- [Problem statement]: Please return every line below that contains the string "round".

- [Records shown]:

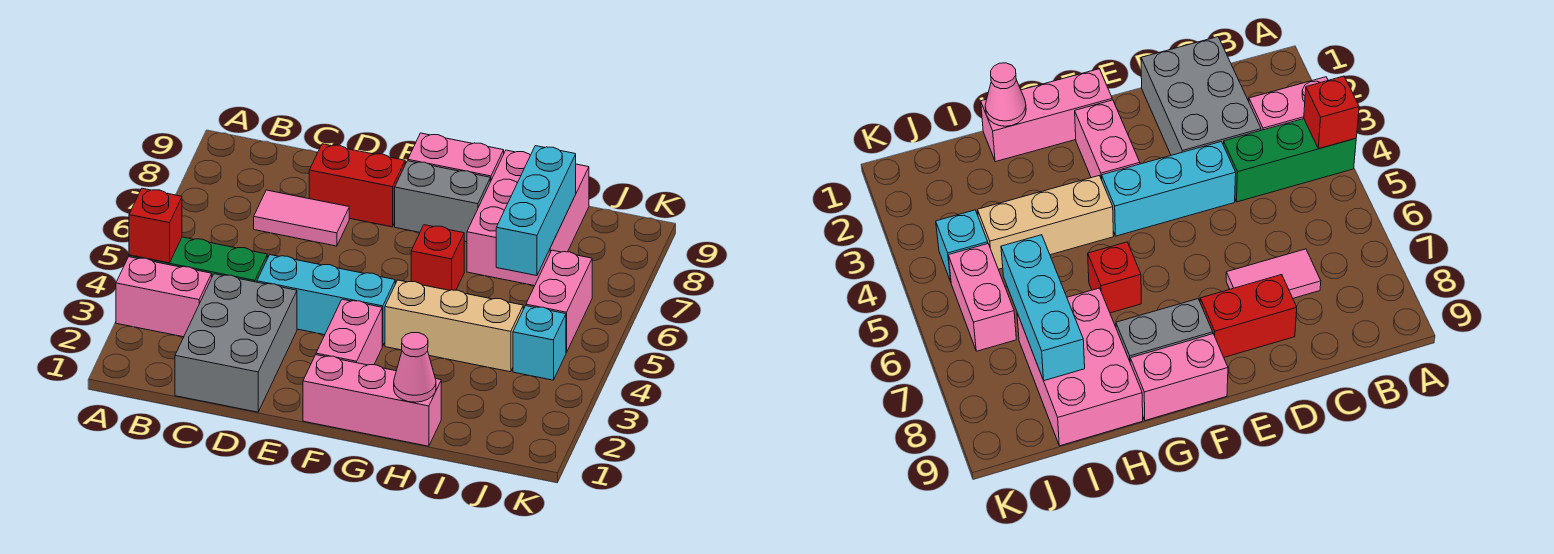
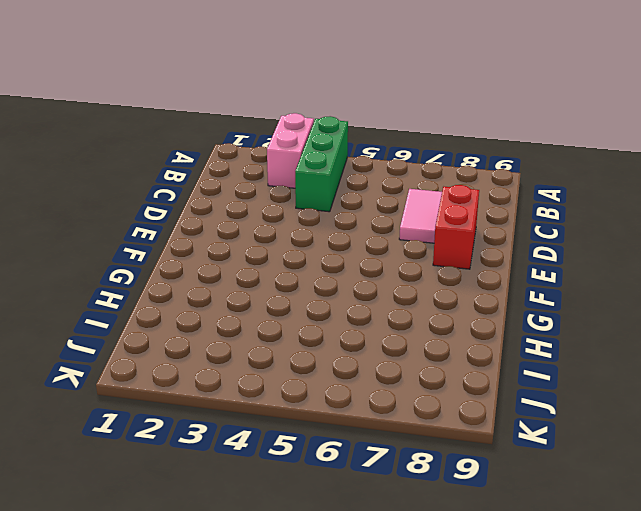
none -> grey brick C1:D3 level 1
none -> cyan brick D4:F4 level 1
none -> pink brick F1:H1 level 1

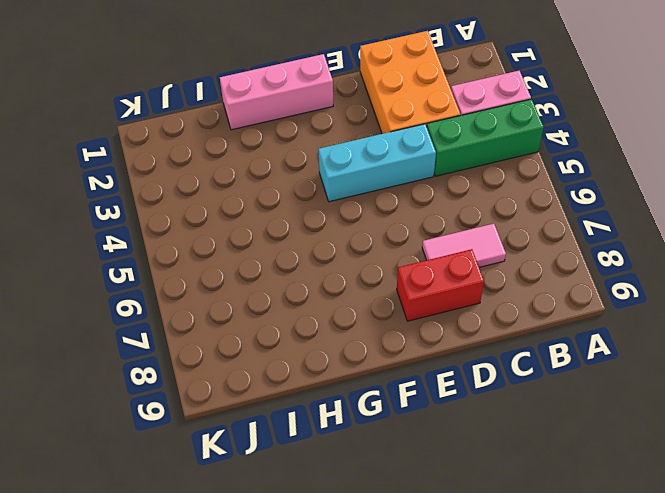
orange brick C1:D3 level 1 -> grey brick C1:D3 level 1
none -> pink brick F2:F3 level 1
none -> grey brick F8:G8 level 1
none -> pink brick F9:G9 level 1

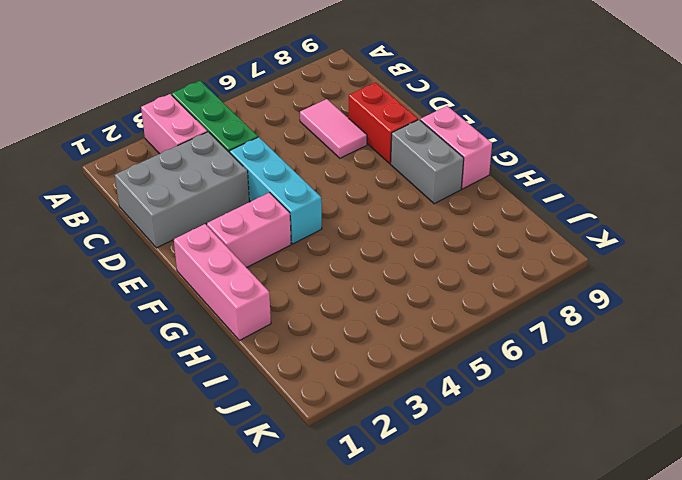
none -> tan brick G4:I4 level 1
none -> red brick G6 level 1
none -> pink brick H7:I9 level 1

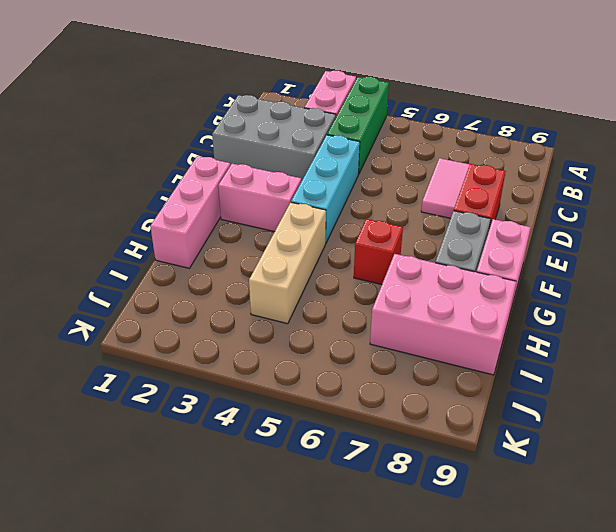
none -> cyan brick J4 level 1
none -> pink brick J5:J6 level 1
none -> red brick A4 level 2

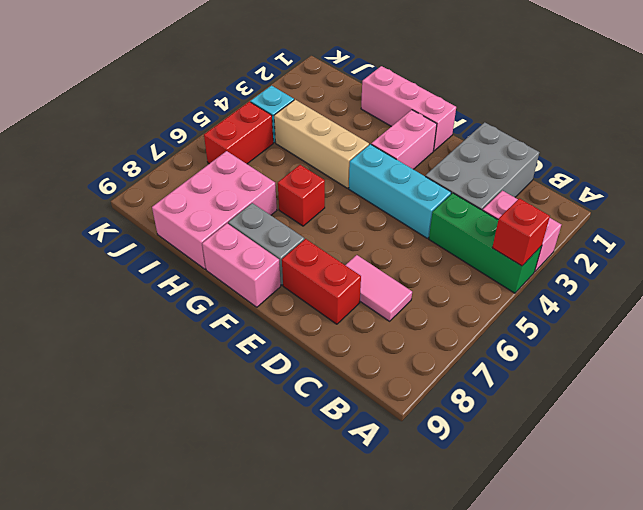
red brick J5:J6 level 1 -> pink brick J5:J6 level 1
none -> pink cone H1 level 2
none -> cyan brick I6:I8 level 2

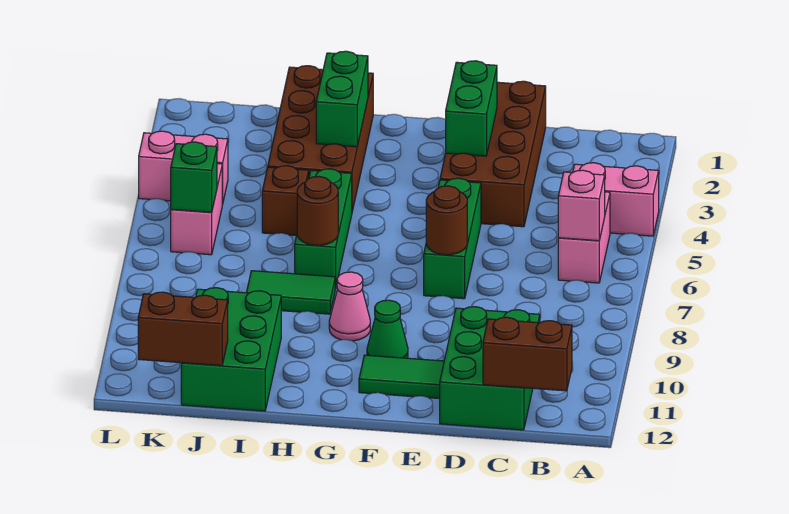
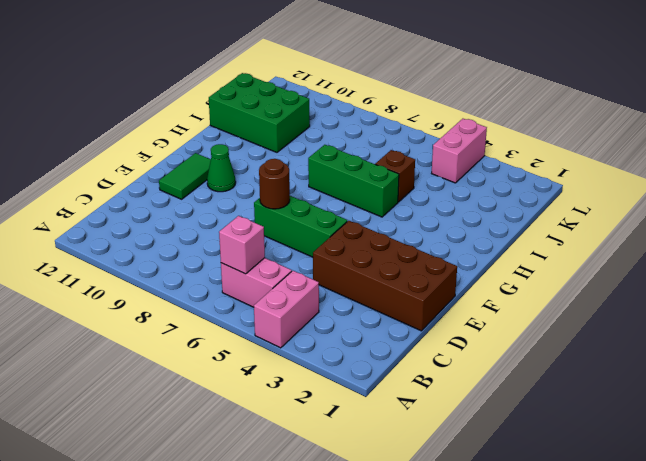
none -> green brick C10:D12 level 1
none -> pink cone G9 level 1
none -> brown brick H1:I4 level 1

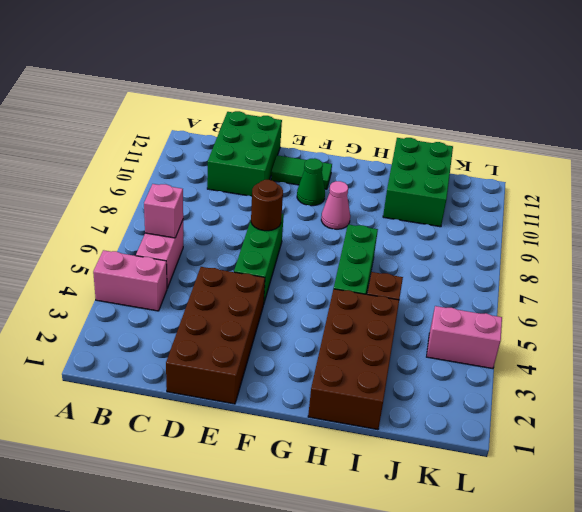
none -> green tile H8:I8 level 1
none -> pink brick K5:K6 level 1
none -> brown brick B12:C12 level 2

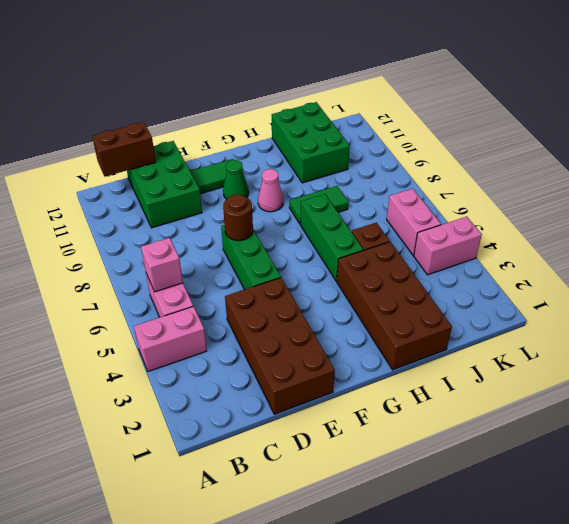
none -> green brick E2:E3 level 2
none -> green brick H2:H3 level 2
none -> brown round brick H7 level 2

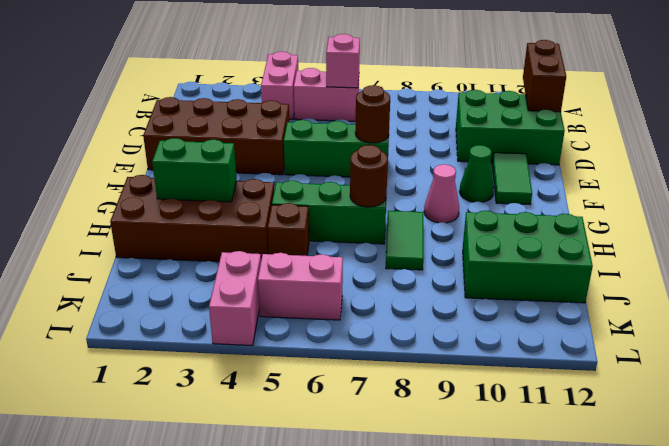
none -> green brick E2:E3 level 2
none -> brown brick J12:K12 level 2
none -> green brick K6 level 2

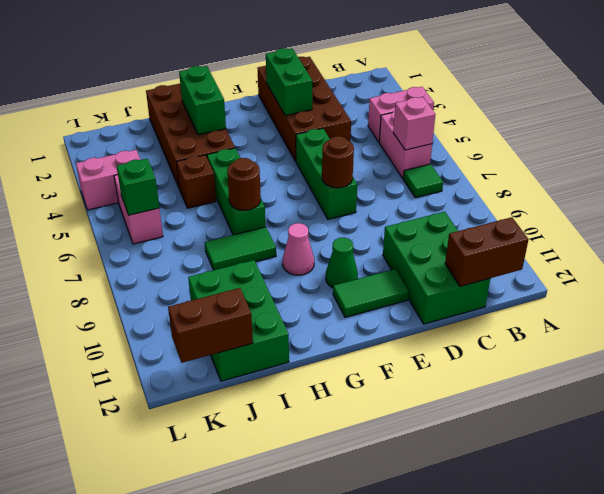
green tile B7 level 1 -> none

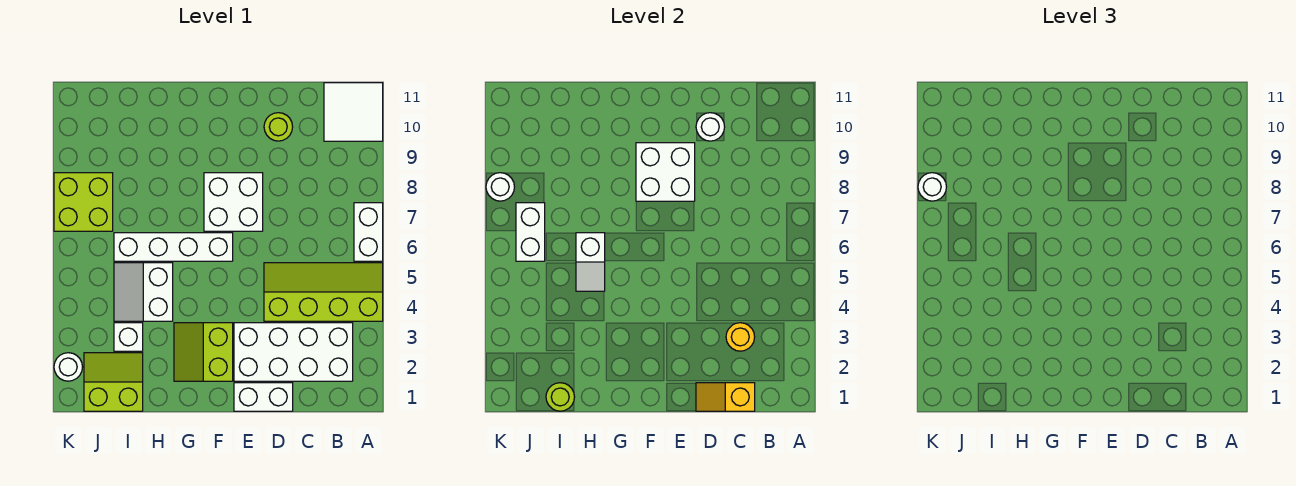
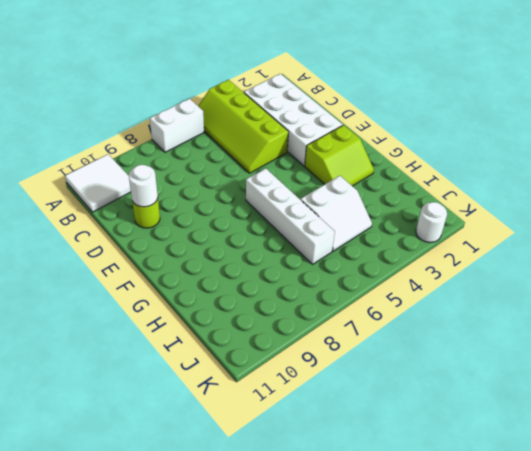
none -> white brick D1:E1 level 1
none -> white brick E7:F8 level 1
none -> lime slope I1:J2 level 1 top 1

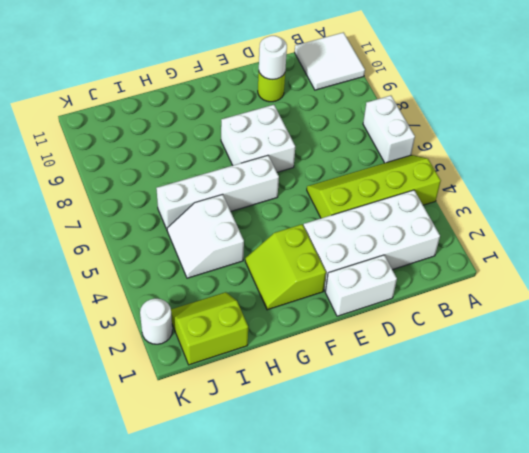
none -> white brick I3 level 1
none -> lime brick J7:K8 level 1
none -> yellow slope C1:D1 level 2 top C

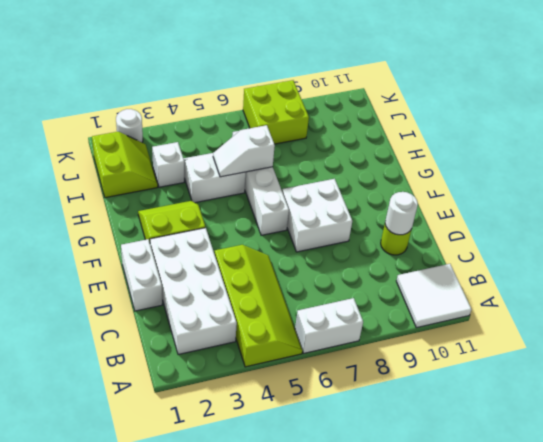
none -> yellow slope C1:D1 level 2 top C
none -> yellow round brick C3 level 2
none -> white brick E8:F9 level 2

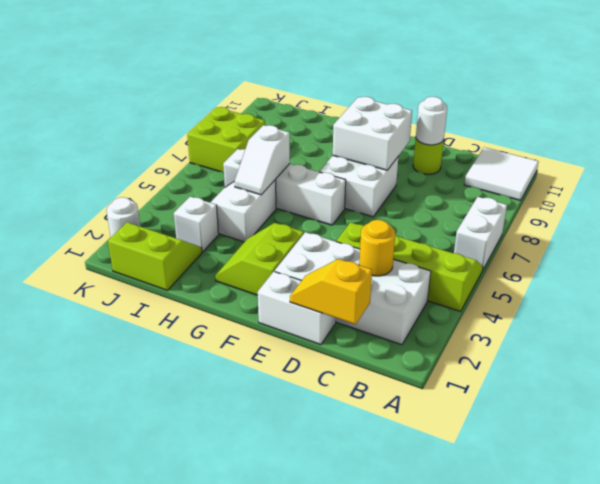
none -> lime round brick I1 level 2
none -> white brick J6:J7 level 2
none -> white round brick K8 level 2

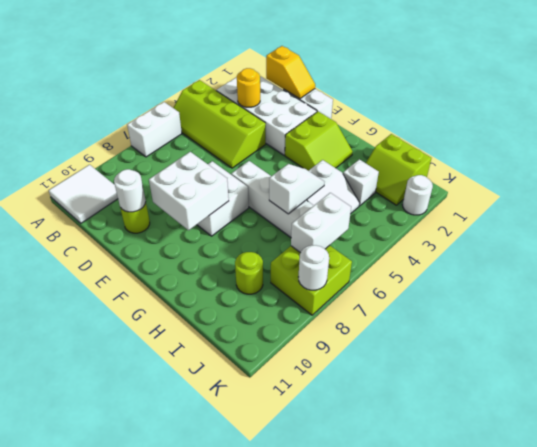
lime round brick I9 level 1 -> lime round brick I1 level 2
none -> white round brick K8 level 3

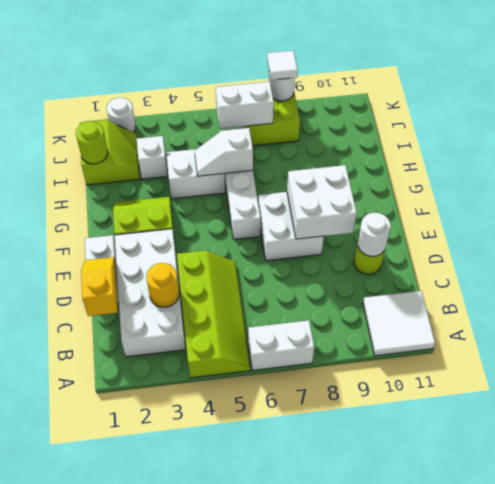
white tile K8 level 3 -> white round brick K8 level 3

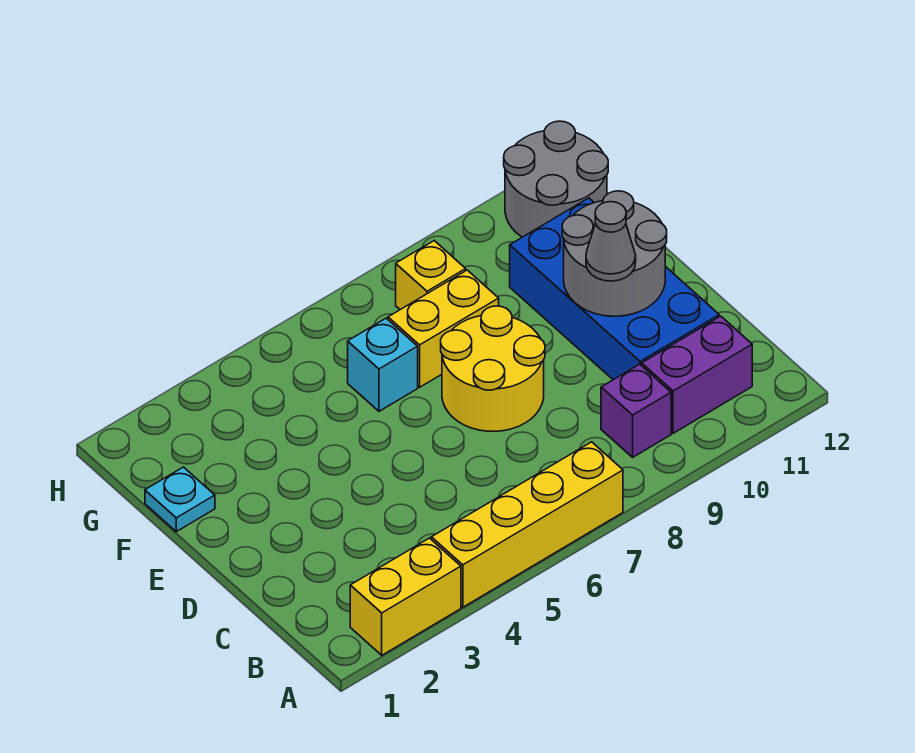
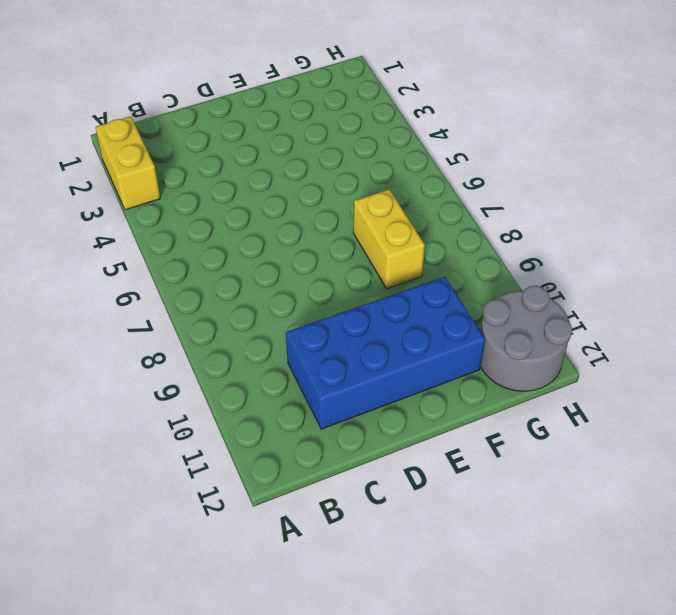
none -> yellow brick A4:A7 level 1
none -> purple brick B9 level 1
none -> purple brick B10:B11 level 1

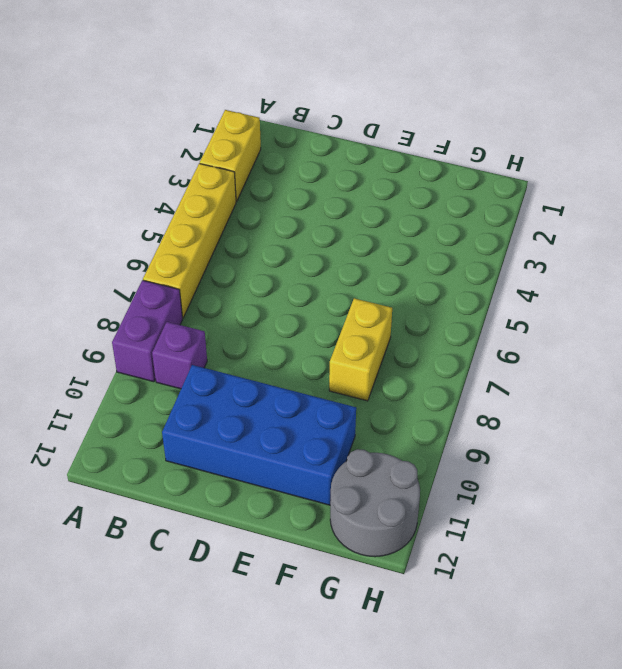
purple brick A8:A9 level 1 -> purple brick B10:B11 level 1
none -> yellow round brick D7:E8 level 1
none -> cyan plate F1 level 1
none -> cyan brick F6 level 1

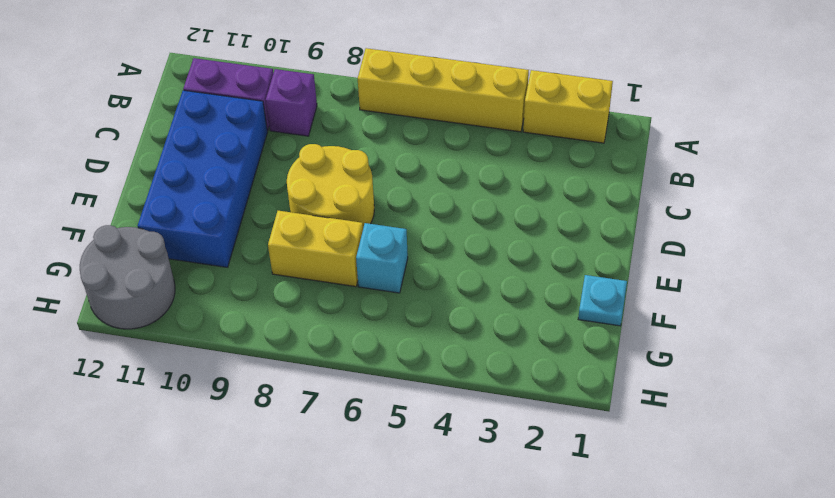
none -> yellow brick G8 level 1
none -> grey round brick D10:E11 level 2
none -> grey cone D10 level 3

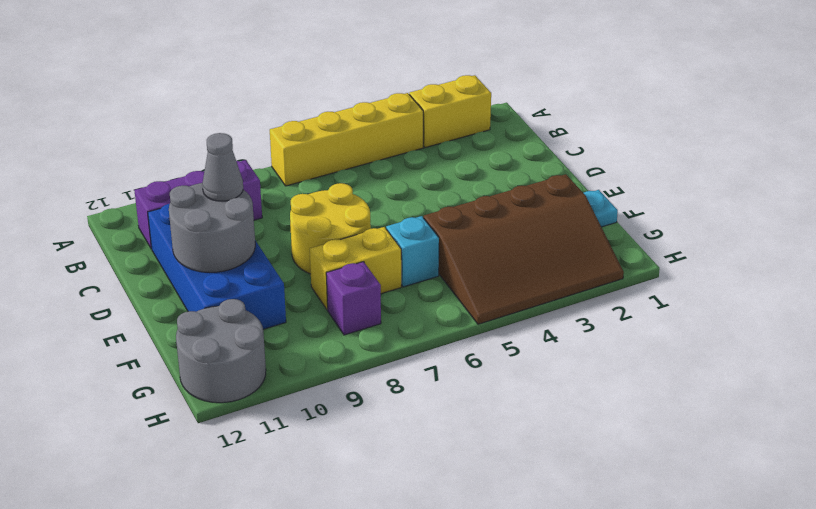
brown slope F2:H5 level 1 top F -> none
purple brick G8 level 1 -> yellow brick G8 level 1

- [Answer to this exercise]:
none -> brown round brick H7 level 2
none -> yellow round brick C3 level 2
none -> lime round brick I1 level 2
none -> white round brick K8 level 2
lime round brick I9 level 1 -> lime round brick I1 level 2
none -> white round brick K8 level 3
white tile K8 level 3 -> white round brick K8 level 3
none -> yellow round brick D7:E8 level 1
none -> grey round brick D10:E11 level 2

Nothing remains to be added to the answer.